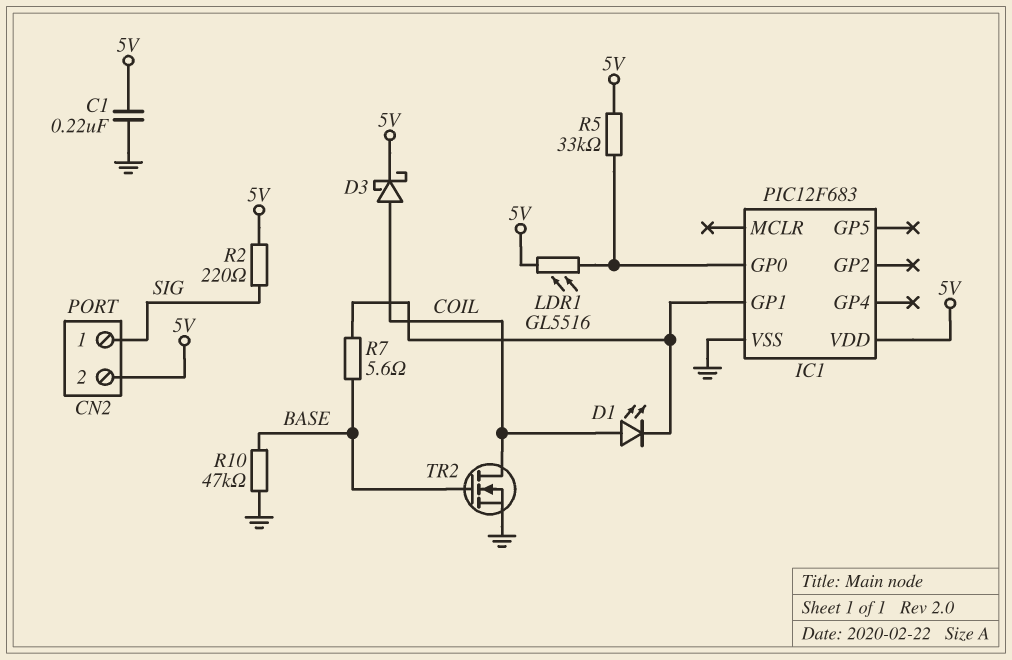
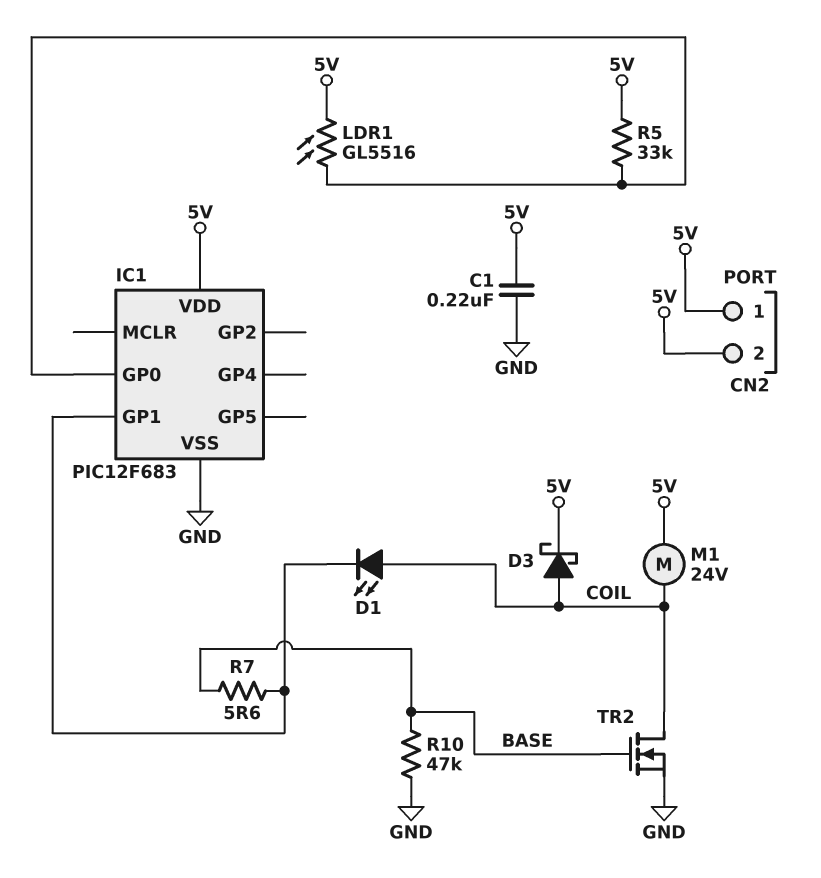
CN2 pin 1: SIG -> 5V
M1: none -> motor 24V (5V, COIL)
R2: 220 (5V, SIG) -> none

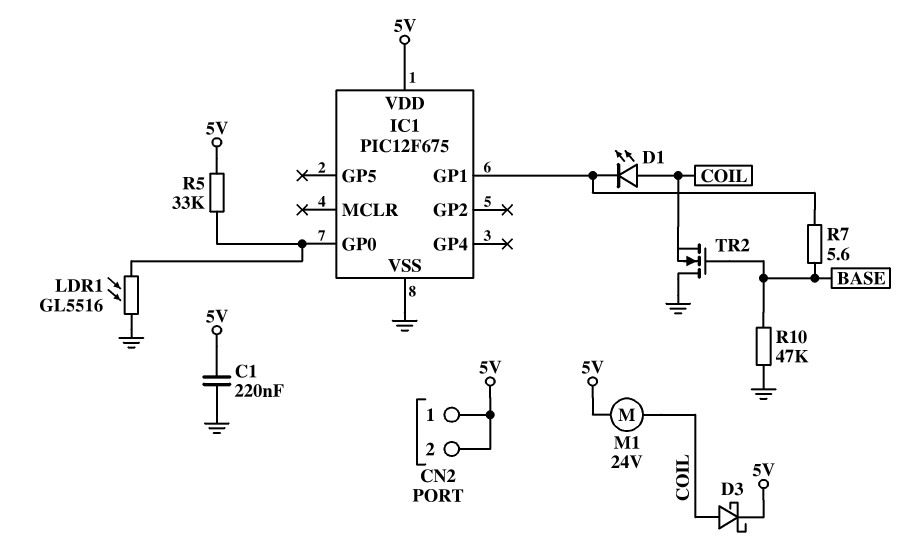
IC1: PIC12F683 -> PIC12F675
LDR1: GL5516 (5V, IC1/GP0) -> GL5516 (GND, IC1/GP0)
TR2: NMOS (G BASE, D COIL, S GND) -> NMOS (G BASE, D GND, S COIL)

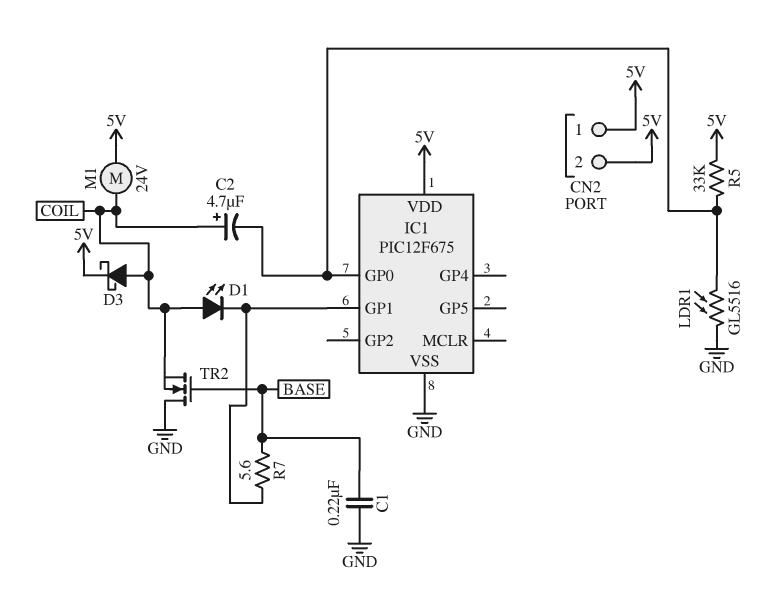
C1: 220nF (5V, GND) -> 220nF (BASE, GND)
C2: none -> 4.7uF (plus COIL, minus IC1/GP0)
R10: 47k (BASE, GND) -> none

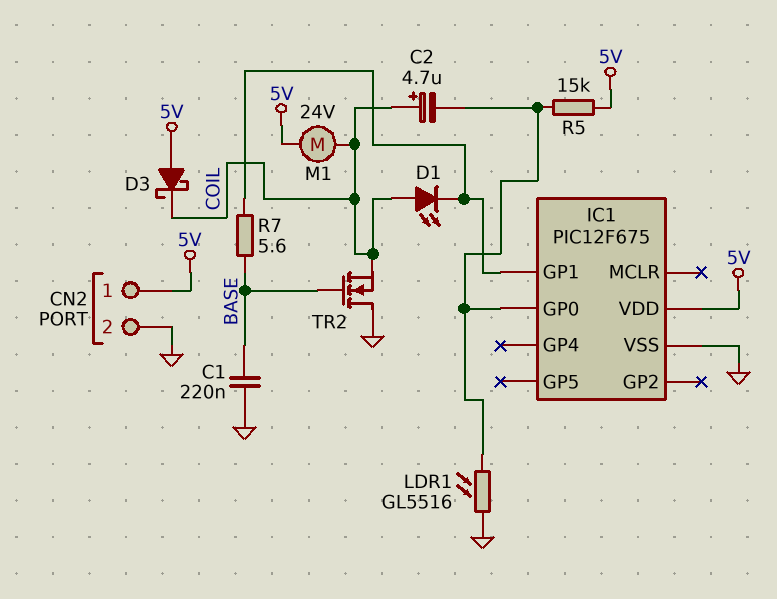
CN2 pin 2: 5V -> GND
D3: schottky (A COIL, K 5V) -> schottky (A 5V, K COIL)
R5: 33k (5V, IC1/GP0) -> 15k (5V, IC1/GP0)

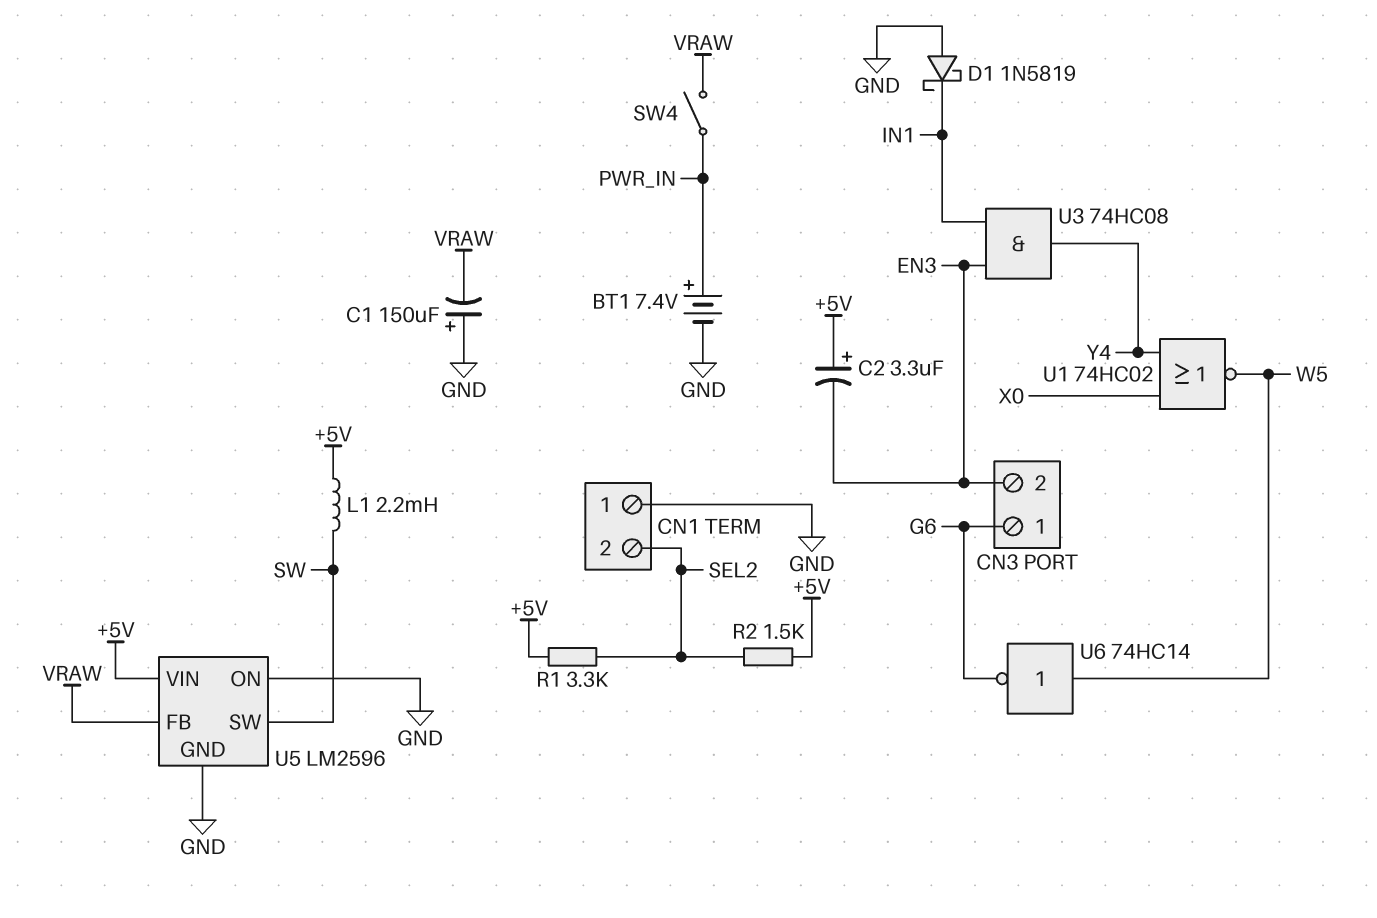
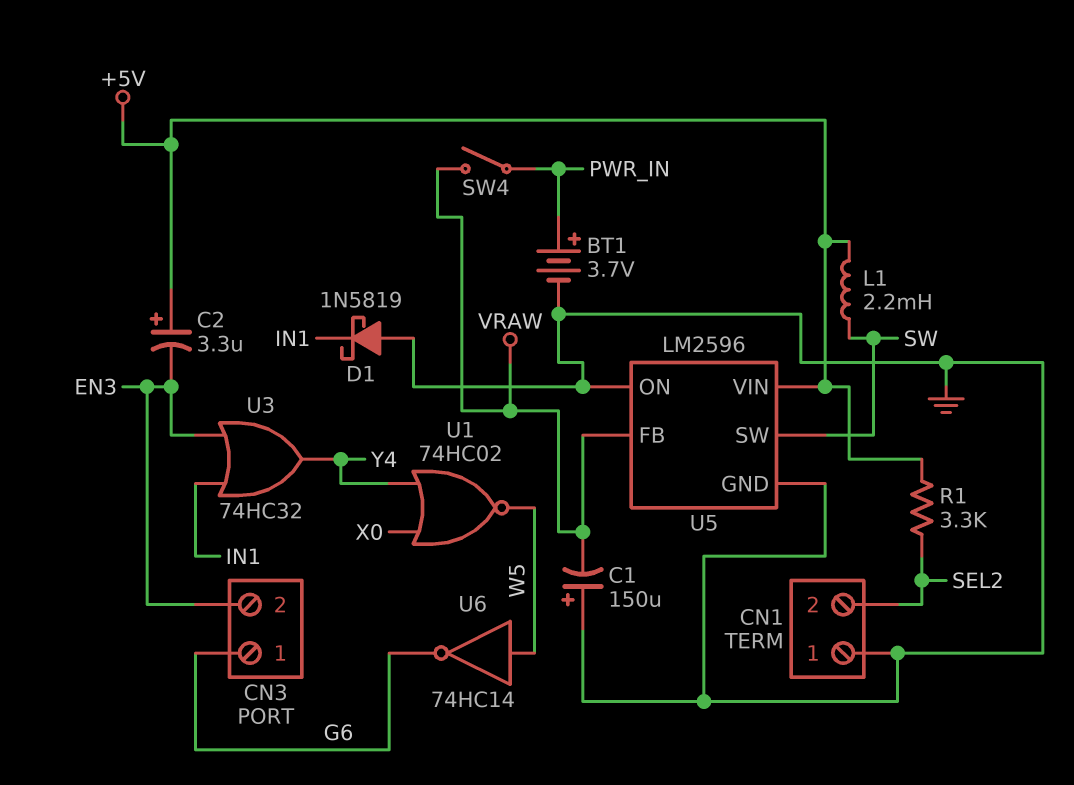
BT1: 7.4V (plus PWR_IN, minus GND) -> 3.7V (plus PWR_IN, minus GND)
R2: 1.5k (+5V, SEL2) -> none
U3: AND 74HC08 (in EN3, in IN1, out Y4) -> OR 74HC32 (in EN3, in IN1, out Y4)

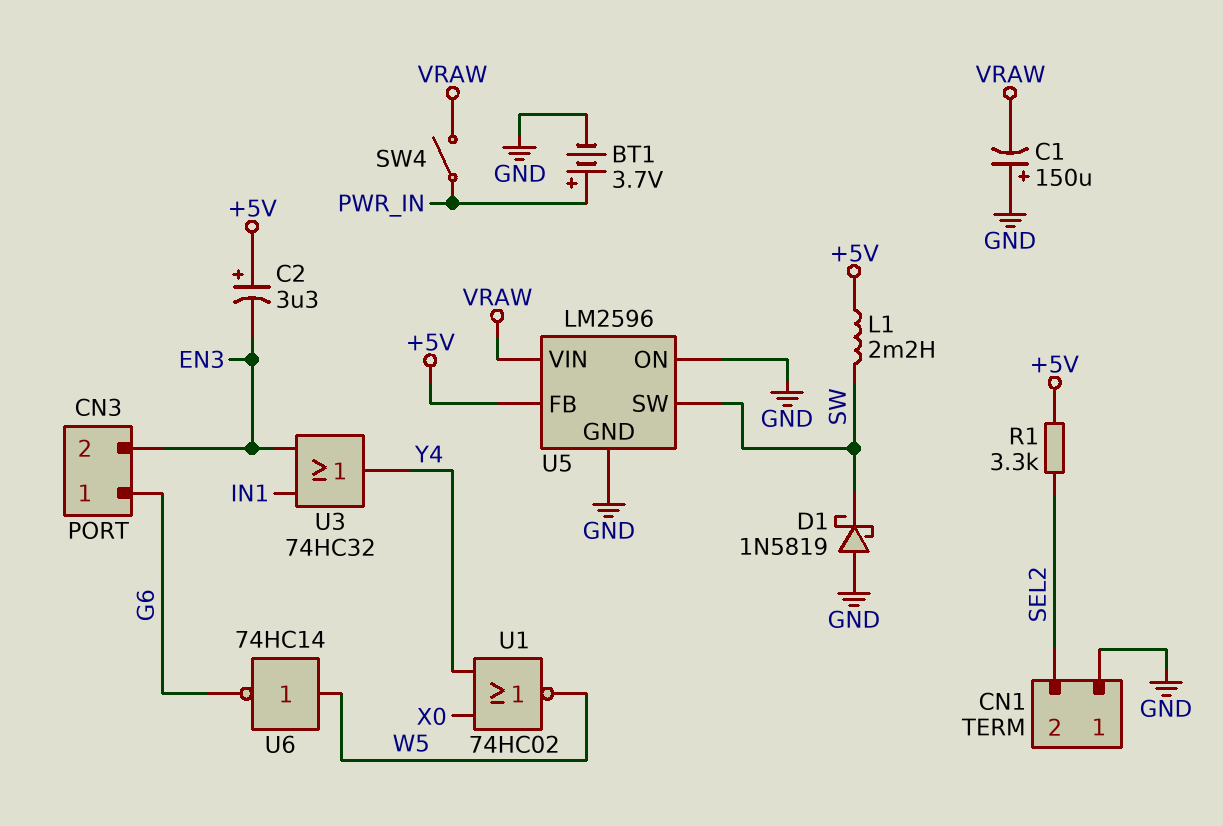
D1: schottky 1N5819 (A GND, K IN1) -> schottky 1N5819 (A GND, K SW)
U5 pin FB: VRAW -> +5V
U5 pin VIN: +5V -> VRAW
= = = = =
Find the string "plus" in the listing and return every line that holds it.

C2: none -> 4.7uF (plus COIL, minus IC1/GP0)
BT1: 7.4V (plus PWR_IN, minus GND) -> 3.7V (plus PWR_IN, minus GND)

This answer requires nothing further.